── Task inputs ──
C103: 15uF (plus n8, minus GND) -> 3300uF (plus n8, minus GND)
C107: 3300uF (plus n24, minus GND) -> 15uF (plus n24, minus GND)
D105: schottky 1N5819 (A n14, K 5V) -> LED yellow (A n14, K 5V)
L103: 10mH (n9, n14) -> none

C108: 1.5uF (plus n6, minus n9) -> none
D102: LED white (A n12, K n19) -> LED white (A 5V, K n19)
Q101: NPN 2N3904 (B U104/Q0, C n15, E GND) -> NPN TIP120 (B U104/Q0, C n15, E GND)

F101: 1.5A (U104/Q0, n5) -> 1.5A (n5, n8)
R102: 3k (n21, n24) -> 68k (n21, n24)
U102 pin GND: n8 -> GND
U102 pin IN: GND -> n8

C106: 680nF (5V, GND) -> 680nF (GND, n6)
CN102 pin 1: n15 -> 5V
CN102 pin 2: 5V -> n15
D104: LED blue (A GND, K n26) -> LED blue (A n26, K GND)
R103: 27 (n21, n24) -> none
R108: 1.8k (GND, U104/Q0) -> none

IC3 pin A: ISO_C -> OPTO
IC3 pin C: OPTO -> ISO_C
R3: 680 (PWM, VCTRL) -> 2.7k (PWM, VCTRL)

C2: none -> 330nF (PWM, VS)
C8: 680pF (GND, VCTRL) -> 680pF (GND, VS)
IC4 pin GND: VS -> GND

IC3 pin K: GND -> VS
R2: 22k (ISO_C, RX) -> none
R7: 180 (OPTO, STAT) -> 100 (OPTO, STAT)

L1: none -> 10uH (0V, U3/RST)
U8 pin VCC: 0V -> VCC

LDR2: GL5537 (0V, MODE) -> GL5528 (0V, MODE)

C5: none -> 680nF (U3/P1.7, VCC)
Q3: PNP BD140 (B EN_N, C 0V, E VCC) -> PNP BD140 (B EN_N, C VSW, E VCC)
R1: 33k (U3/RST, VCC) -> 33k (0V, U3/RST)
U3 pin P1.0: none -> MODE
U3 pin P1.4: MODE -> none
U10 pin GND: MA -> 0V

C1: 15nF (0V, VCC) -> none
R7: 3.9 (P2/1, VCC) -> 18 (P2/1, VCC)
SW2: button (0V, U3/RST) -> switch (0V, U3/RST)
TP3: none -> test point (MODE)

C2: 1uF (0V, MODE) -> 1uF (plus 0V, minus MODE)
───
- [Problem to solve]: Please restate, exactly as written, the line that holds "U3 pin P1.0: none -> MODE" and all remaining lines of the data above, and only those.

- [Expected output]:
U3 pin P1.0: none -> MODE
U3 pin P1.4: MODE -> none
U10 pin GND: MA -> 0V

C1: 15nF (0V, VCC) -> none
R7: 3.9 (P2/1, VCC) -> 18 (P2/1, VCC)
SW2: button (0V, U3/RST) -> switch (0V, U3/RST)
TP3: none -> test point (MODE)

C2: 1uF (0V, MODE) -> 1uF (plus 0V, minus MODE)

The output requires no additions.